• What is required:
Reproduce all the entries exactly and keep the pictures out.

┌─ Data extract

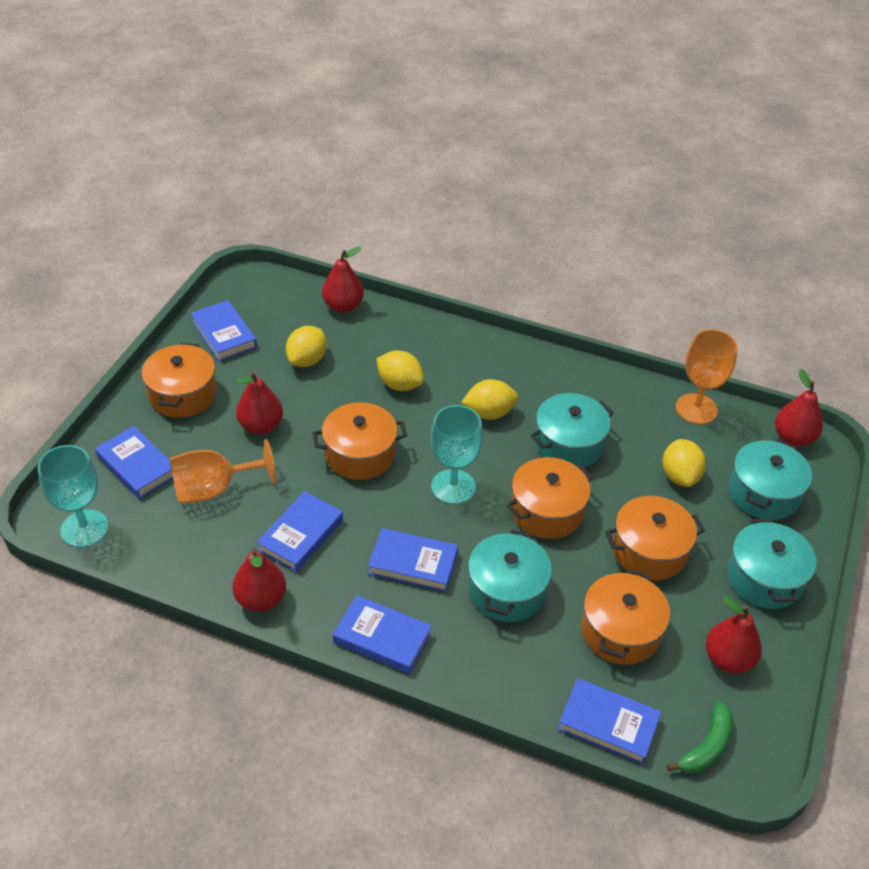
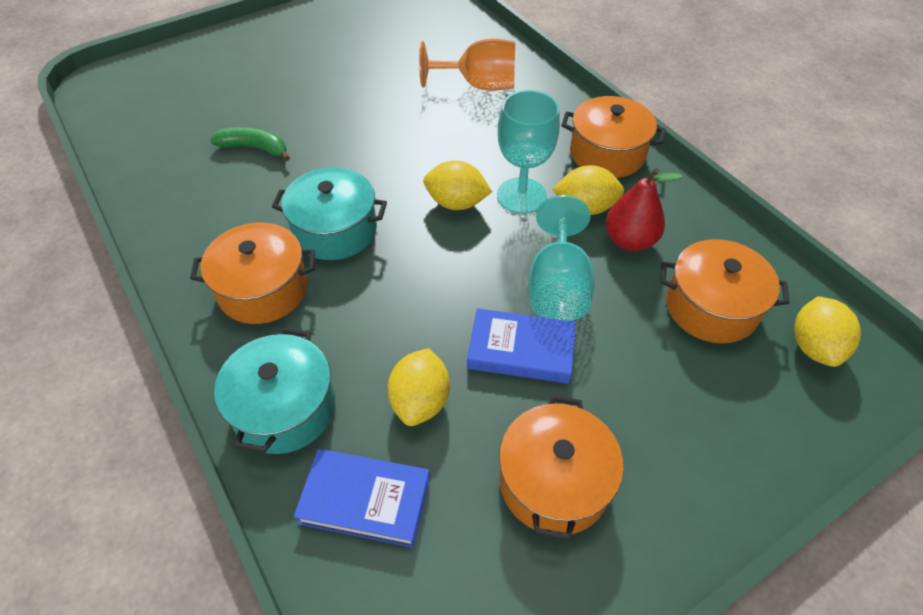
blue book: 6 -> 2
orange goblet: 2 -> 1
orange pot: 5 -> 4
red pear: 5 -> 1
turquoise pot: 4 -> 2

└─

• Answer to the problem:
blue book: 6 -> 2
orange goblet: 2 -> 1
orange pot: 5 -> 4
red pear: 5 -> 1
turquoise pot: 4 -> 2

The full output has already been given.